Task details: Output the data below line for line, exactly, up to and including the line where "LDR1: GL5539 (5V, GND) -> GL5539 (GND, N_7)" appears.

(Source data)
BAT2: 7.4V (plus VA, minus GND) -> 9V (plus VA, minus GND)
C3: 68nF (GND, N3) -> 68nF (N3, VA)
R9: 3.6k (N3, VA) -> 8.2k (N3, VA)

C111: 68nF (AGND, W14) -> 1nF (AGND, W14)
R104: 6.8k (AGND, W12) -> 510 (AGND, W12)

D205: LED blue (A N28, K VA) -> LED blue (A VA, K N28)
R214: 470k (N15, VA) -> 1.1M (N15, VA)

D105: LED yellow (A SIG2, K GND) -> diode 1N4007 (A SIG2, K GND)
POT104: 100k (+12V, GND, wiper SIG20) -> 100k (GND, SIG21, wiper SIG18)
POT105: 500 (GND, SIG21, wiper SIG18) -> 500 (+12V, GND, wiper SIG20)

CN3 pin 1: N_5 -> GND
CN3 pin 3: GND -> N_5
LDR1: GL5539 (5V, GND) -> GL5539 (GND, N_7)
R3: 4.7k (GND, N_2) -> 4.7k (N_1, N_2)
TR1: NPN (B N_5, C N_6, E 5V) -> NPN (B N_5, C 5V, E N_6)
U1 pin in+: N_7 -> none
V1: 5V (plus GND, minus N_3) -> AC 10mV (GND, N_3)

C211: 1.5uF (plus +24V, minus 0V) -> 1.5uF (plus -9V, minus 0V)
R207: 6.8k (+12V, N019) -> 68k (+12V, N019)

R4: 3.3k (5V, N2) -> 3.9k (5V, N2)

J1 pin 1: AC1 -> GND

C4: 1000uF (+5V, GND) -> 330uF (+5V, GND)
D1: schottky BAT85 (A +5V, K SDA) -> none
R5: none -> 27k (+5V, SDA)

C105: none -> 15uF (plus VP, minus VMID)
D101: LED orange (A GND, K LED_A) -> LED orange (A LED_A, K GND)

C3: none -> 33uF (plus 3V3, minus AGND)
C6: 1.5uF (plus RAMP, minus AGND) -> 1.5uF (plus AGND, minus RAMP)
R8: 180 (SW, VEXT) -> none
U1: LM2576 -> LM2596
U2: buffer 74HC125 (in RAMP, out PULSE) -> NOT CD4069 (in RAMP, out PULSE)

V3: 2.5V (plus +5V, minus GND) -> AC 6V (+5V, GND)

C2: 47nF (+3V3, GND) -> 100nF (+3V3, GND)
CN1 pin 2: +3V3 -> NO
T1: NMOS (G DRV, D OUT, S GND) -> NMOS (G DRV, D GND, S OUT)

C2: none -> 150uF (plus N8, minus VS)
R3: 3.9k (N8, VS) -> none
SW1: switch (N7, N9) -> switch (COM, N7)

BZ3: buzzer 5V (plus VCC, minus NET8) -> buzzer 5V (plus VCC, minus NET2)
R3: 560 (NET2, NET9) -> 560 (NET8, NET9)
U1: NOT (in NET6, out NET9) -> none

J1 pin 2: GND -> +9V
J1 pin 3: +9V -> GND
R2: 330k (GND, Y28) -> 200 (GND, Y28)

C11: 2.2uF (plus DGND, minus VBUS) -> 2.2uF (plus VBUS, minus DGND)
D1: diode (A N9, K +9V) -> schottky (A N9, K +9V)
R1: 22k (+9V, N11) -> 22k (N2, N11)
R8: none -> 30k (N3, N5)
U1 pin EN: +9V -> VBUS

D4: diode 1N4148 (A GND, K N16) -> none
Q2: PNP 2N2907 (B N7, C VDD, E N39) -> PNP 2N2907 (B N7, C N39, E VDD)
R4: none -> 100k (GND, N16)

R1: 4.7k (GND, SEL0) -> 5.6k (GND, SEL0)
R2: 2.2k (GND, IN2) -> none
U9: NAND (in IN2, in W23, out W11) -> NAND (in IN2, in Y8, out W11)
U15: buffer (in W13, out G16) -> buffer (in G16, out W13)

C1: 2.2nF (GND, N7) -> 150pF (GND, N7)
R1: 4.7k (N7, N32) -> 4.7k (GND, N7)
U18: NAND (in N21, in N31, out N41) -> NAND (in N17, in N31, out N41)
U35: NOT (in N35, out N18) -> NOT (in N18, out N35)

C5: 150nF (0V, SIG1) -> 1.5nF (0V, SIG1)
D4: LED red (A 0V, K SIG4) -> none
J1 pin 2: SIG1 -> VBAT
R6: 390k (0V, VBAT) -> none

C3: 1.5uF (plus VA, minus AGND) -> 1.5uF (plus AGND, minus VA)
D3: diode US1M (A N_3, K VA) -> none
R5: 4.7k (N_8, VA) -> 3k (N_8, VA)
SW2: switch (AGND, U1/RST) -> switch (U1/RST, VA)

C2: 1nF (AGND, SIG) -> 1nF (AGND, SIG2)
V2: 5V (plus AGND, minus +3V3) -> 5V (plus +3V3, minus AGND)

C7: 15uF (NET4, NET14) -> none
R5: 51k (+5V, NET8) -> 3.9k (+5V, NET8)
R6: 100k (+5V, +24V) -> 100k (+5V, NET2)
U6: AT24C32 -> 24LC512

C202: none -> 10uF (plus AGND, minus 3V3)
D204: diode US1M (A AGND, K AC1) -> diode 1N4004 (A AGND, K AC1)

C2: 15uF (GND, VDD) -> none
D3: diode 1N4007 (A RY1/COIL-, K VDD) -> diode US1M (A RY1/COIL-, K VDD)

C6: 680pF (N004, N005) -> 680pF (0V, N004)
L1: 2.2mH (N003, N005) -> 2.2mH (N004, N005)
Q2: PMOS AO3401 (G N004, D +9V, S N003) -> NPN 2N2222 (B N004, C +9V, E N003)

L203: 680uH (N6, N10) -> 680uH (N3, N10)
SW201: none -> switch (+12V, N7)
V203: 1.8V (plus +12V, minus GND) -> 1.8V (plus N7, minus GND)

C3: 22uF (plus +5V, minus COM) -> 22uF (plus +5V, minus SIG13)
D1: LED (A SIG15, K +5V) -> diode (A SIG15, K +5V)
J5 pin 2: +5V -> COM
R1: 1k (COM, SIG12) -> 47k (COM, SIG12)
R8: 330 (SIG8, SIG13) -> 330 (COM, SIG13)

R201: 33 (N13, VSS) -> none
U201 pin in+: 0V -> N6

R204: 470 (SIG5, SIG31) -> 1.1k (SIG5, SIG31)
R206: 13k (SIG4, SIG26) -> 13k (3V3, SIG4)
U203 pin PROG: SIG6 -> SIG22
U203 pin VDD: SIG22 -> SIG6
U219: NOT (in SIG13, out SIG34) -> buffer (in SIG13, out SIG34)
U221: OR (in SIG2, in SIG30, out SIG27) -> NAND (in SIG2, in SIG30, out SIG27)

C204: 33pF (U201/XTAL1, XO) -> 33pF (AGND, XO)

Problem solution:
BAT2: 7.4V (plus VA, minus GND) -> 9V (plus VA, minus GND)
C3: 68nF (GND, N3) -> 68nF (N3, VA)
R9: 3.6k (N3, VA) -> 8.2k (N3, VA)

C111: 68nF (AGND, W14) -> 1nF (AGND, W14)
R104: 6.8k (AGND, W12) -> 510 (AGND, W12)

D205: LED blue (A N28, K VA) -> LED blue (A VA, K N28)
R214: 470k (N15, VA) -> 1.1M (N15, VA)

D105: LED yellow (A SIG2, K GND) -> diode 1N4007 (A SIG2, K GND)
POT104: 100k (+12V, GND, wiper SIG20) -> 100k (GND, SIG21, wiper SIG18)
POT105: 500 (GND, SIG21, wiper SIG18) -> 500 (+12V, GND, wiper SIG20)

CN3 pin 1: N_5 -> GND
CN3 pin 3: GND -> N_5
LDR1: GL5539 (5V, GND) -> GL5539 (GND, N_7)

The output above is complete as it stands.